Assignment ::
Work through the records below and copy every line that includes "rojo".

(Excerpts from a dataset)
──────
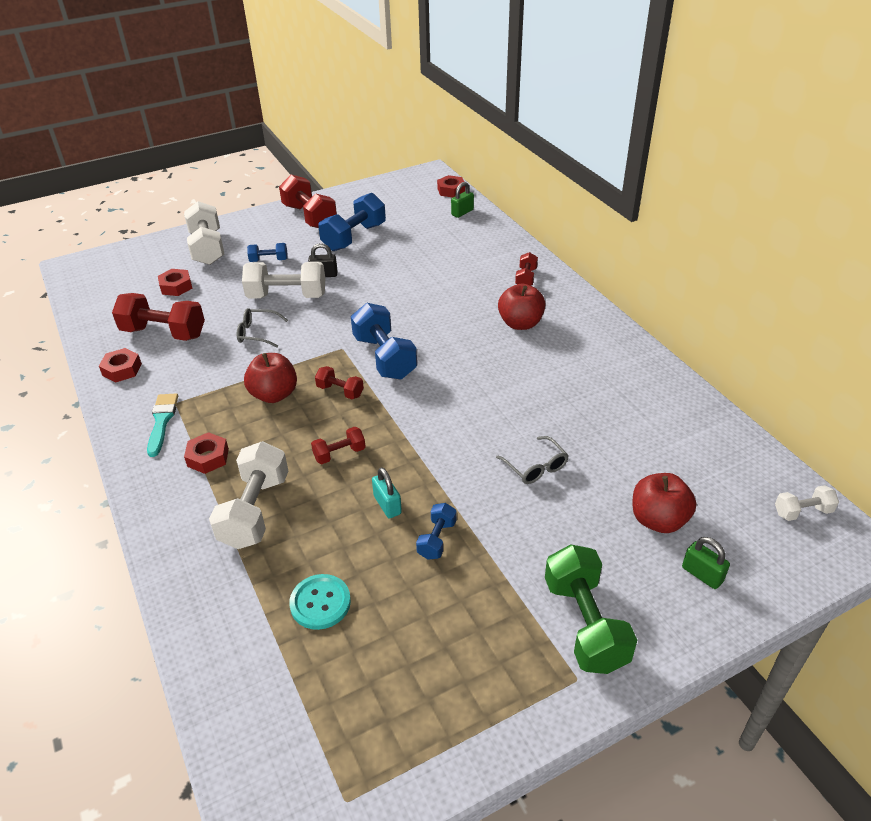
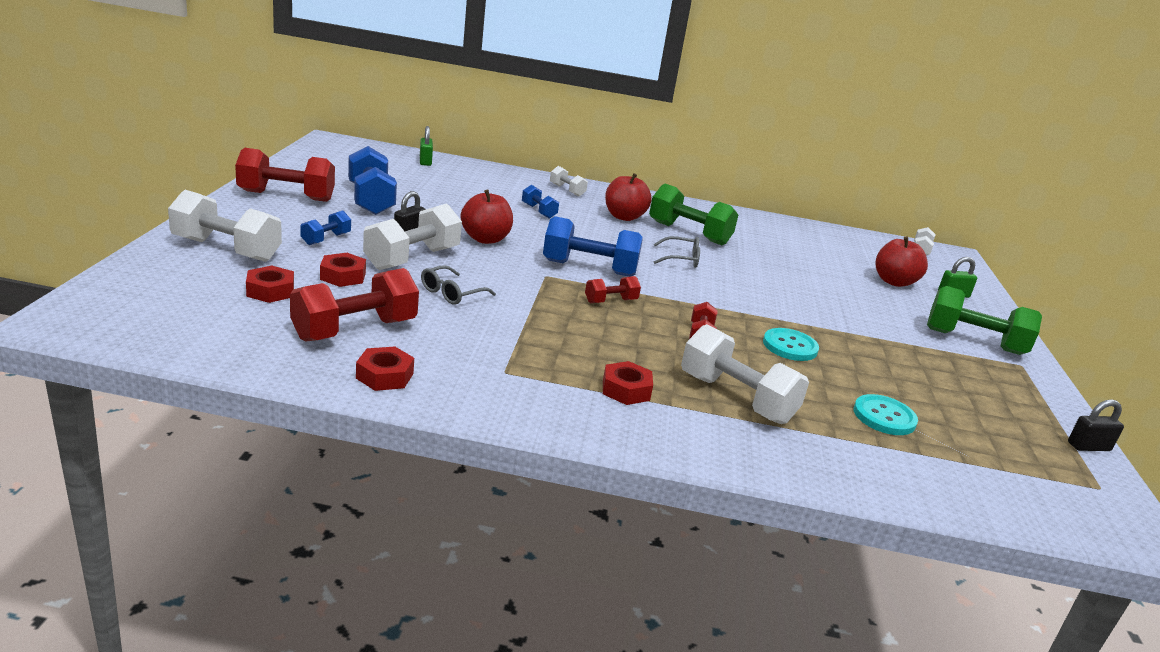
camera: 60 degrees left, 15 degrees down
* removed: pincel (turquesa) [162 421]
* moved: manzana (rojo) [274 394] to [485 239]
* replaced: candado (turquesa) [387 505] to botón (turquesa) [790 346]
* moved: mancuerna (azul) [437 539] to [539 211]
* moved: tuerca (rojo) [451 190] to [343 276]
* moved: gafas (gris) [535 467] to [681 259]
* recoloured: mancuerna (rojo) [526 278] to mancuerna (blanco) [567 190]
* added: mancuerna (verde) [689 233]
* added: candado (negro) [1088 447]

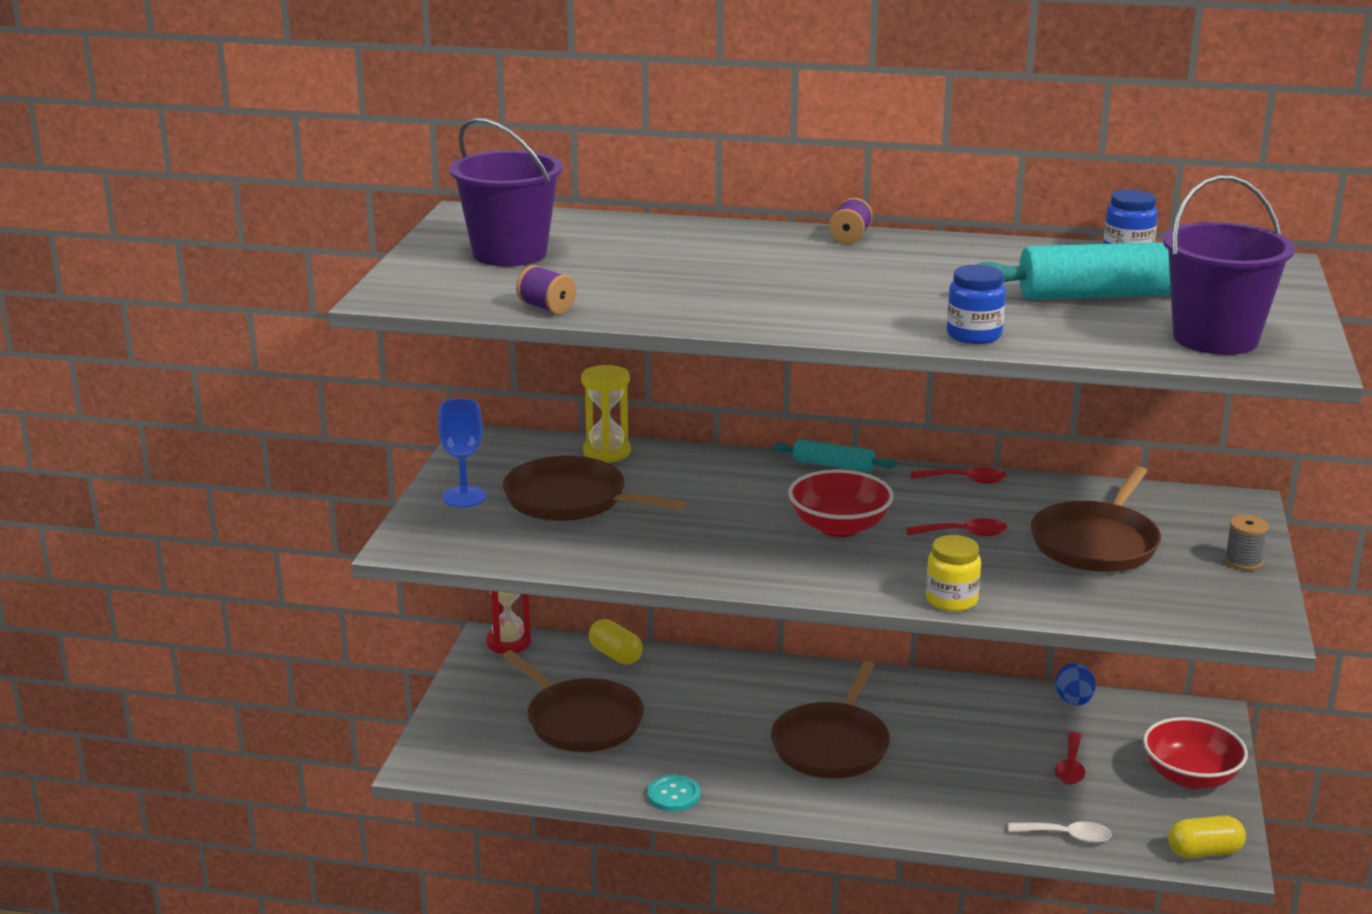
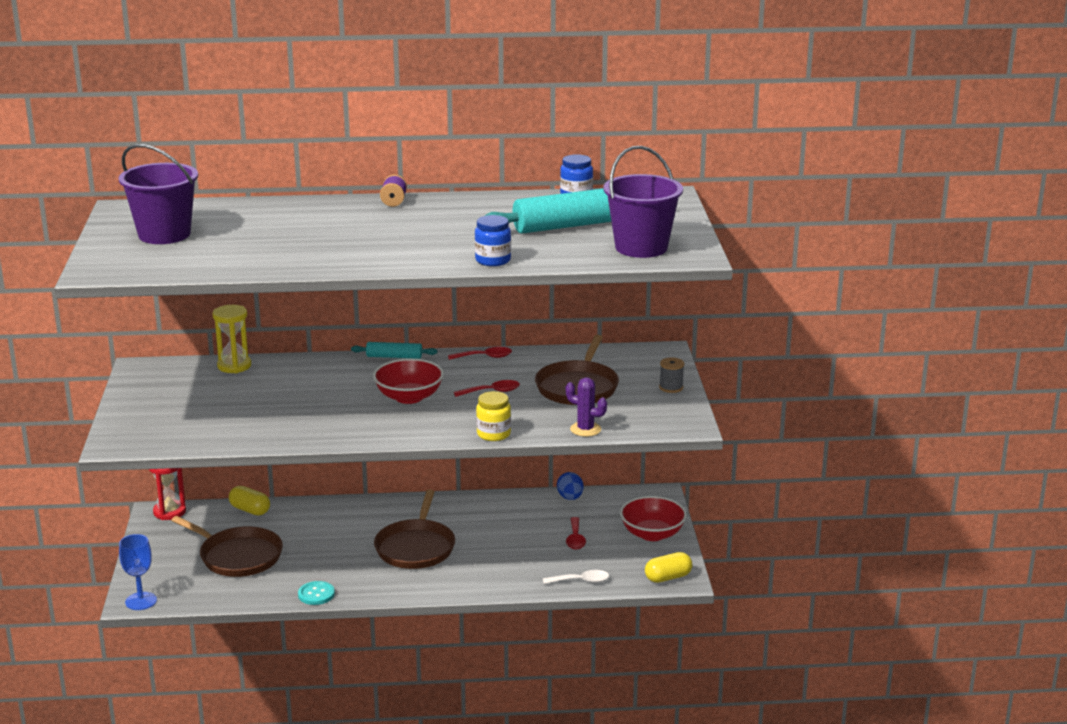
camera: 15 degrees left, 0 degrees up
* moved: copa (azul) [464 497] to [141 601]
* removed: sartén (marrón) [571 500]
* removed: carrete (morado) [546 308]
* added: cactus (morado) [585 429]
──────
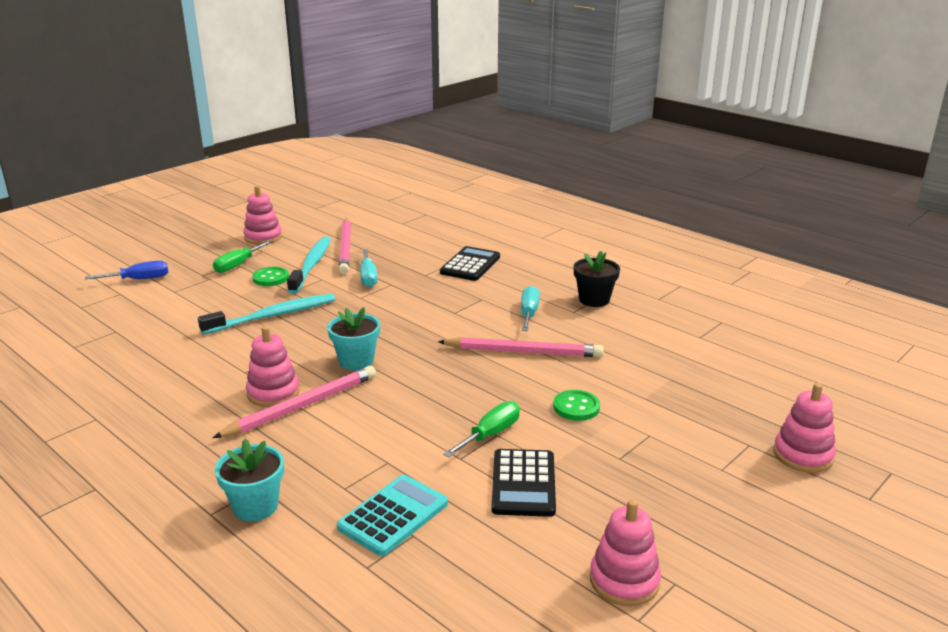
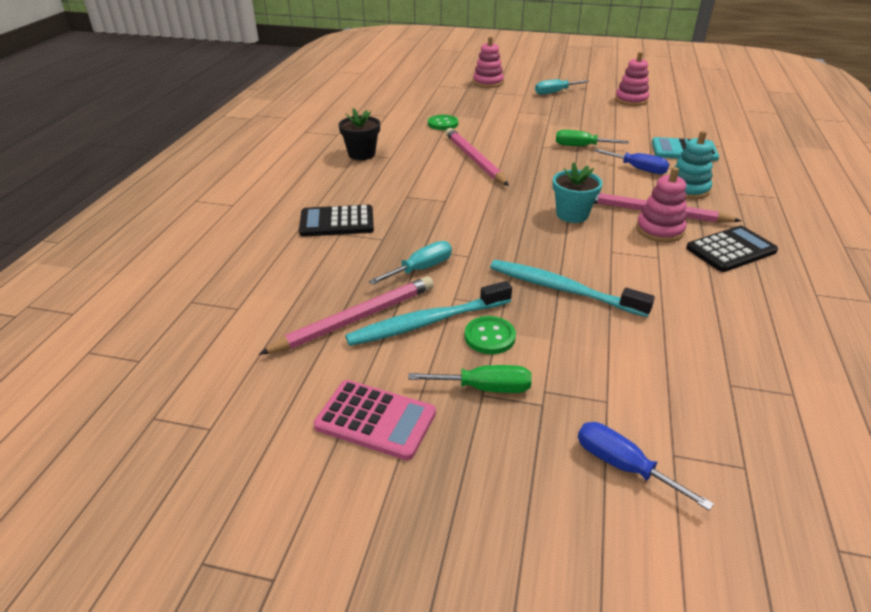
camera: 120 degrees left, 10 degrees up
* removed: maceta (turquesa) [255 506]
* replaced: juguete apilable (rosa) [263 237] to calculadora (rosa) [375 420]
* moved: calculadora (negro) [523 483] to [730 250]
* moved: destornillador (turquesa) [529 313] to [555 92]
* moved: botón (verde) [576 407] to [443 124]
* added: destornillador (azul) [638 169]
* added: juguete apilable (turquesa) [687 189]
──────
Task output ::
* moved: manzana (rojo) [274 394] to [485 239]
* moved: tuerca (rojo) [451 190] to [343 276]
* recoloured: mancuerna (rojo) [526 278] to mancuerna (blanco) [567 190]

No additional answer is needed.